(Extracted information Opens)

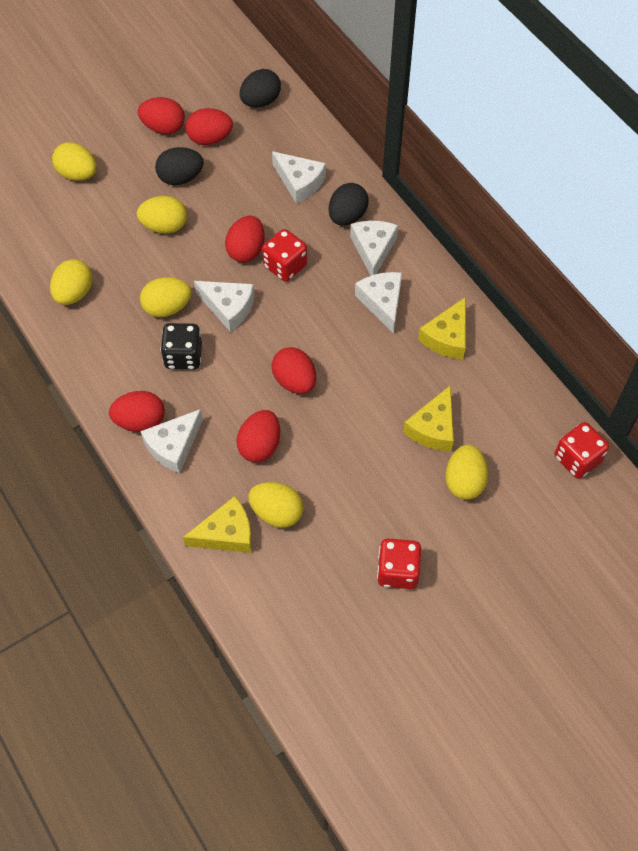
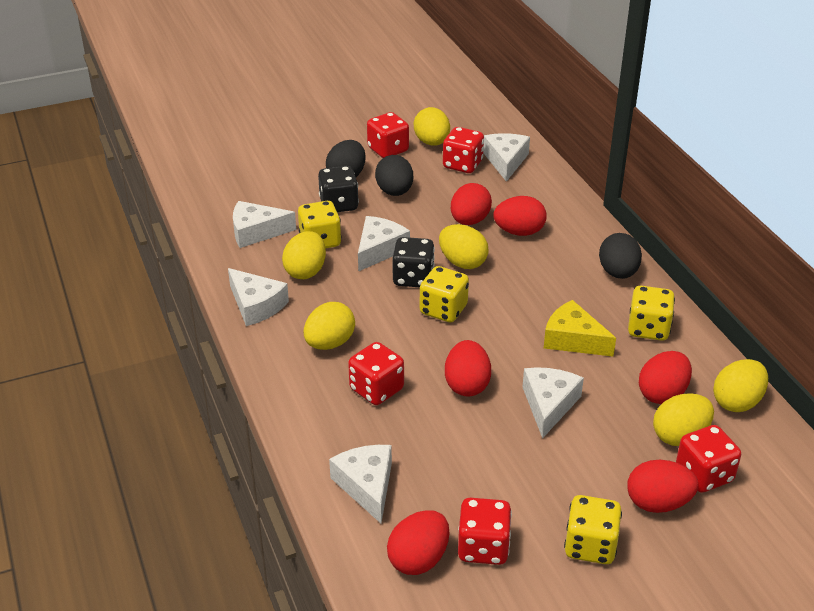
black dice: 1 -> 2
red dice: 3 -> 5
white cheese: 5 -> 6
yellow cheese: 3 -> 1
yellow dice: 0 -> 4

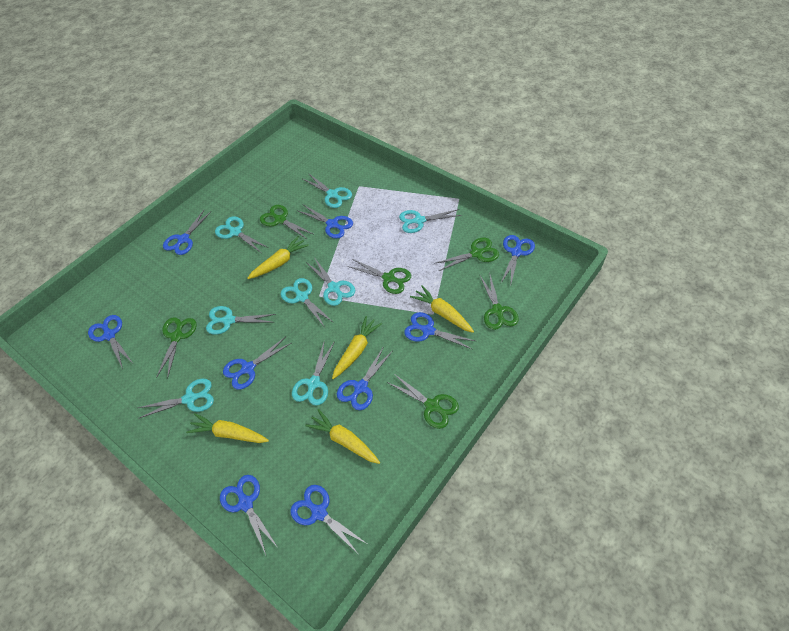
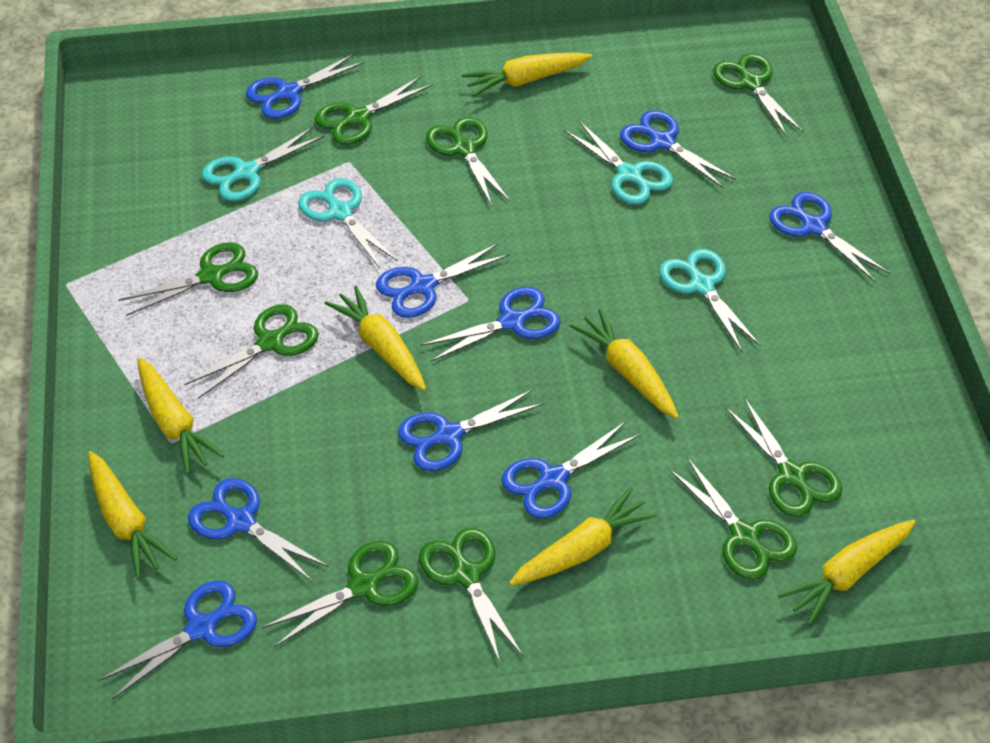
green scissors: 6 -> 9
turquoise scissors: 8 -> 4
yellow carrot: 5 -> 7

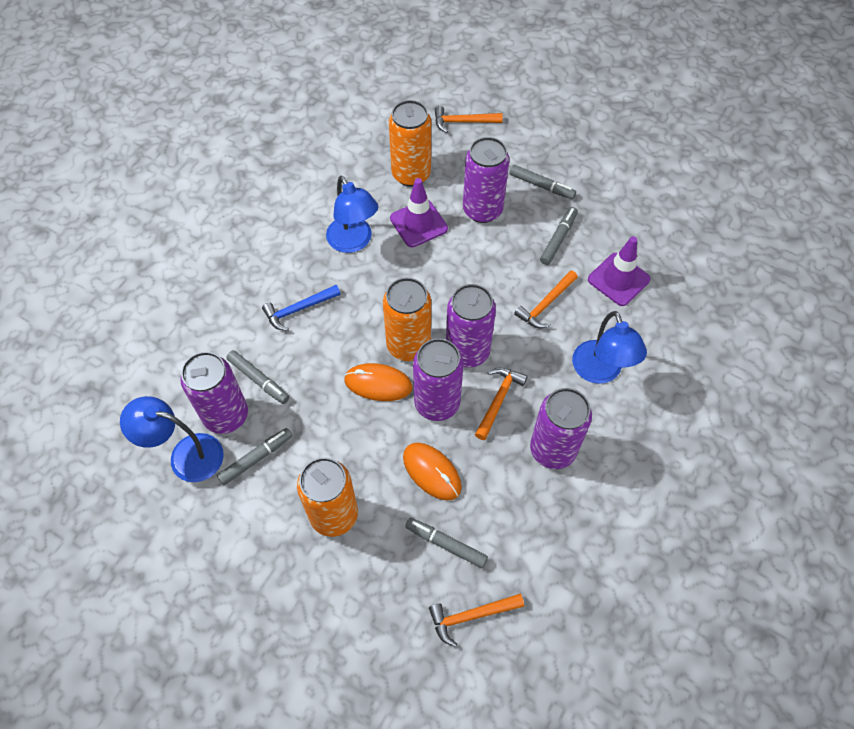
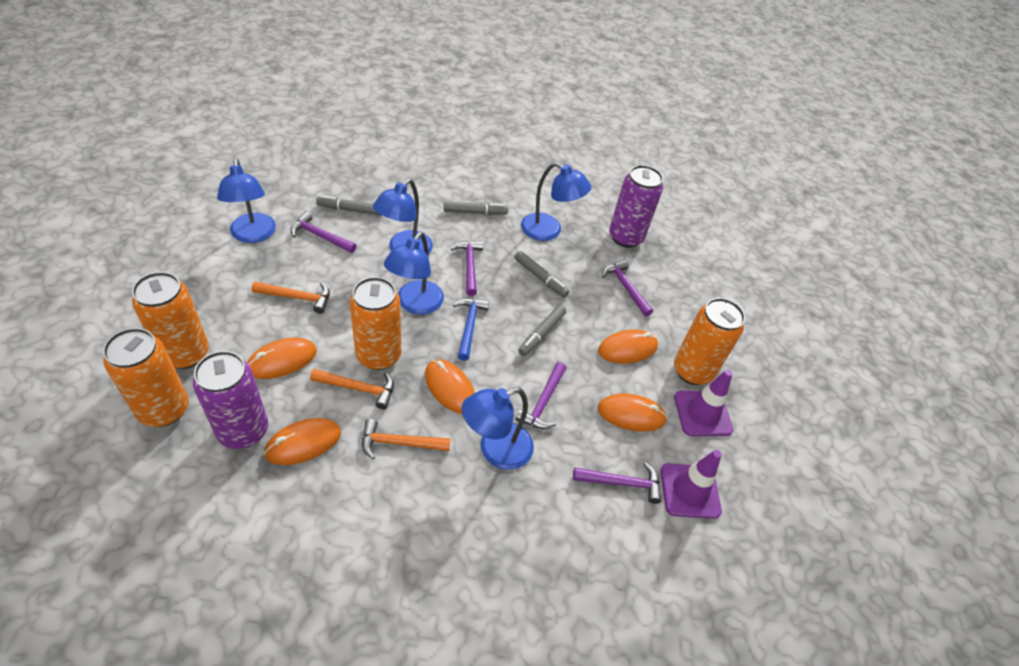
blue lamp: 3 -> 5
grey marker: 5 -> 4
orange can: 3 -> 4
orange hammer: 4 -> 3
orange mouse: 2 -> 5
purple can: 5 -> 2
purple hammer: 0 -> 5

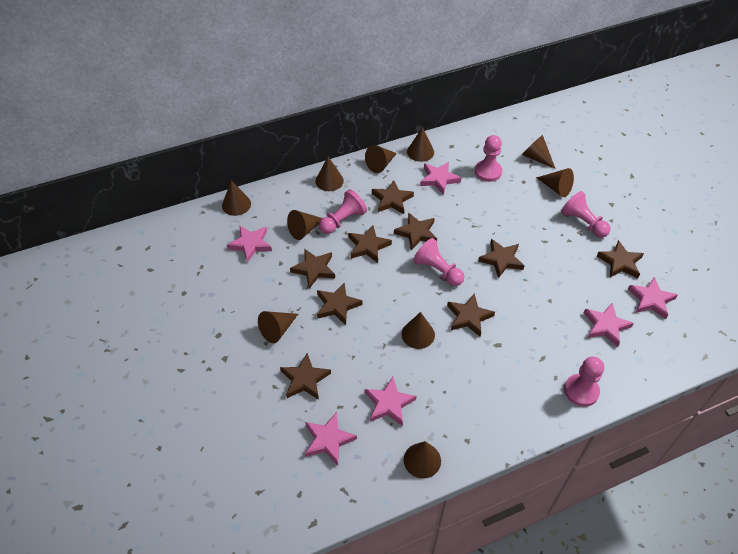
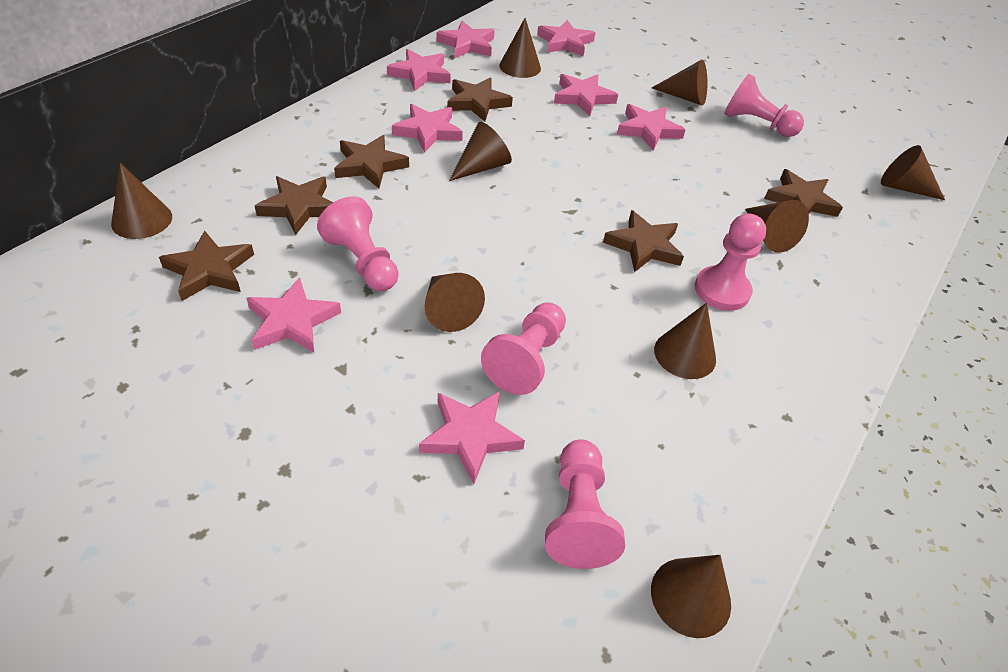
brown cone: 10 -> 9
brown star: 9 -> 6
pink star: 6 -> 8

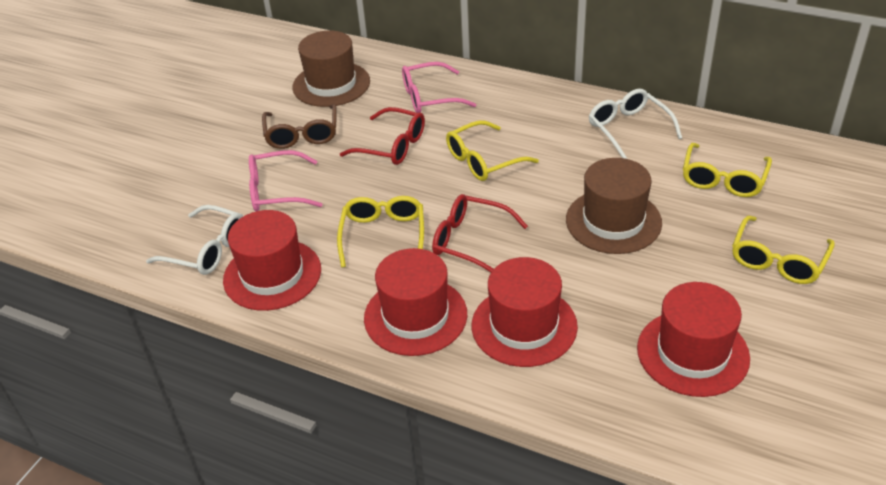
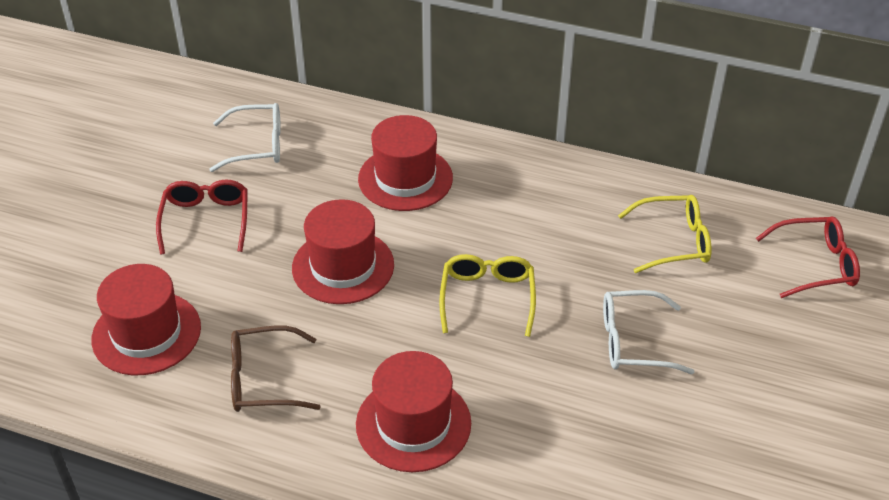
brown hat: 2 -> 0
pink glasses: 2 -> 0
yellow glasses: 4 -> 2

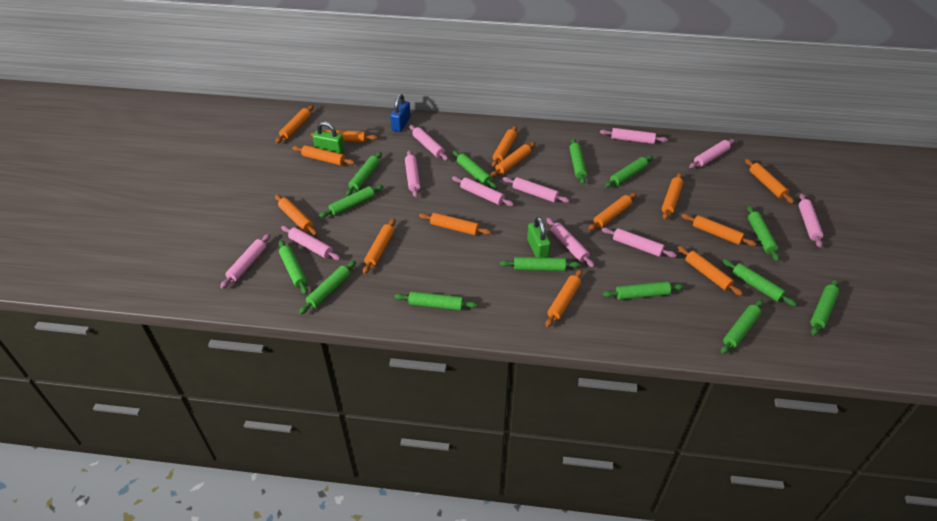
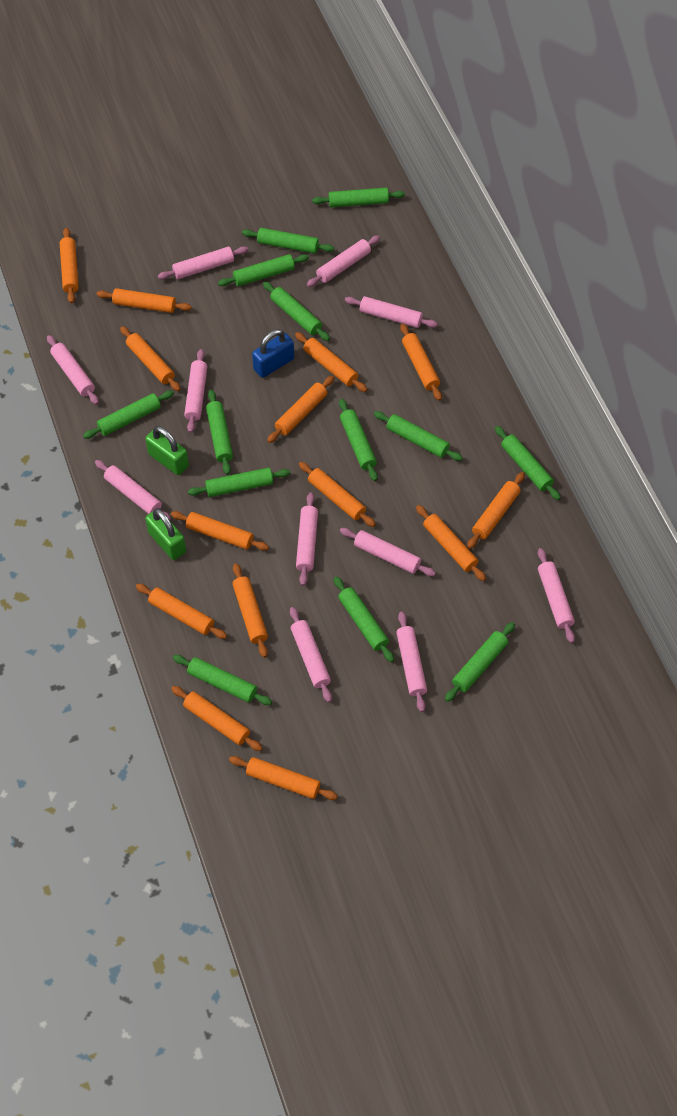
green rolling pin: 14 -> 13

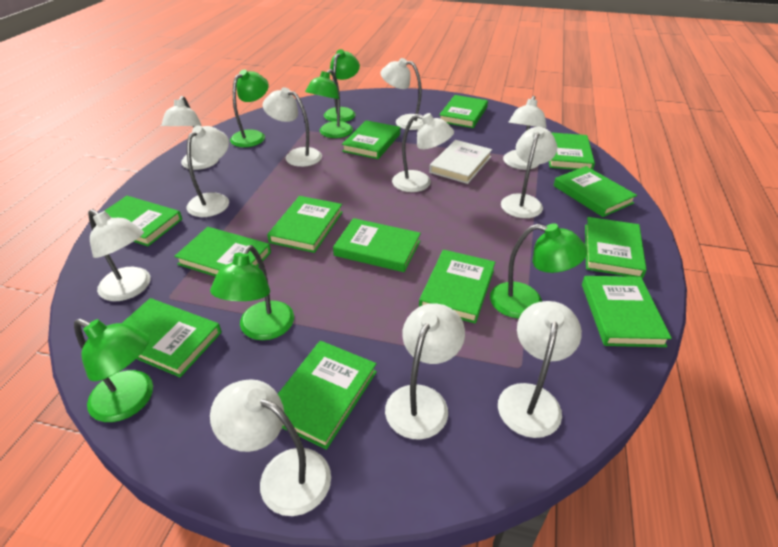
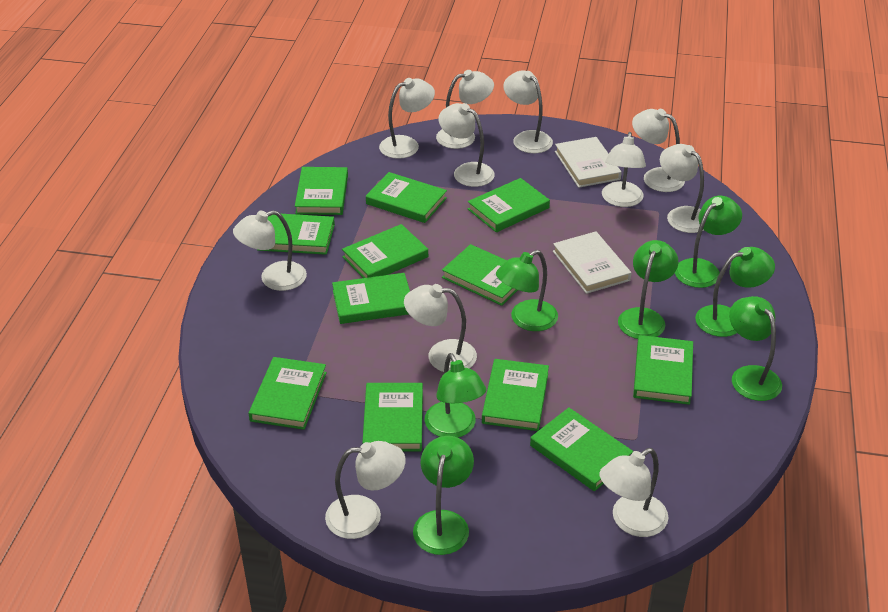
green book: 13 -> 12
green lamp: 6 -> 7
white book: 1 -> 2

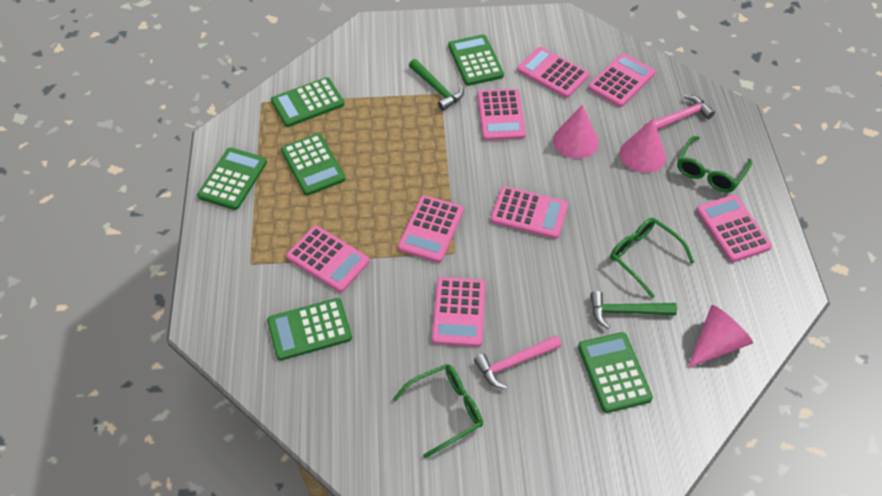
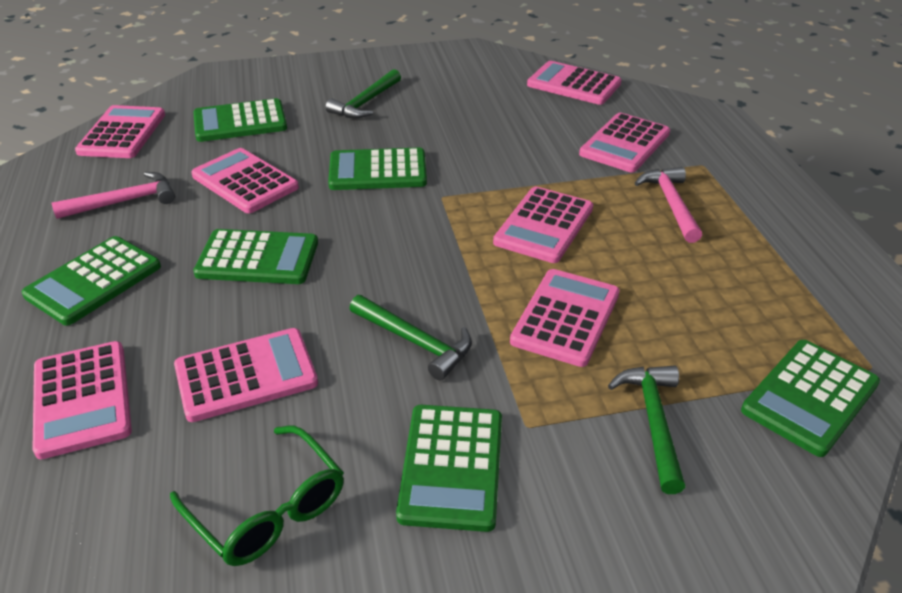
green glasses: 3 -> 1
green hammer: 2 -> 3
pink cone: 3 -> 0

(Extracted information Closes)

* Aim of the task *
Starting at the top of the listing above, please restate word for word each line up to and including the one that holds "brown star: 9 -> 6", omitting every image.

* Solved problem *
black dice: 1 -> 2
red dice: 3 -> 5
white cheese: 5 -> 6
yellow cheese: 3 -> 1
yellow dice: 0 -> 4

green scissors: 6 -> 9
turquoise scissors: 8 -> 4
yellow carrot: 5 -> 7

blue lamp: 3 -> 5
grey marker: 5 -> 4
orange can: 3 -> 4
orange hammer: 4 -> 3
orange mouse: 2 -> 5
purple can: 5 -> 2
purple hammer: 0 -> 5

brown cone: 10 -> 9
brown star: 9 -> 6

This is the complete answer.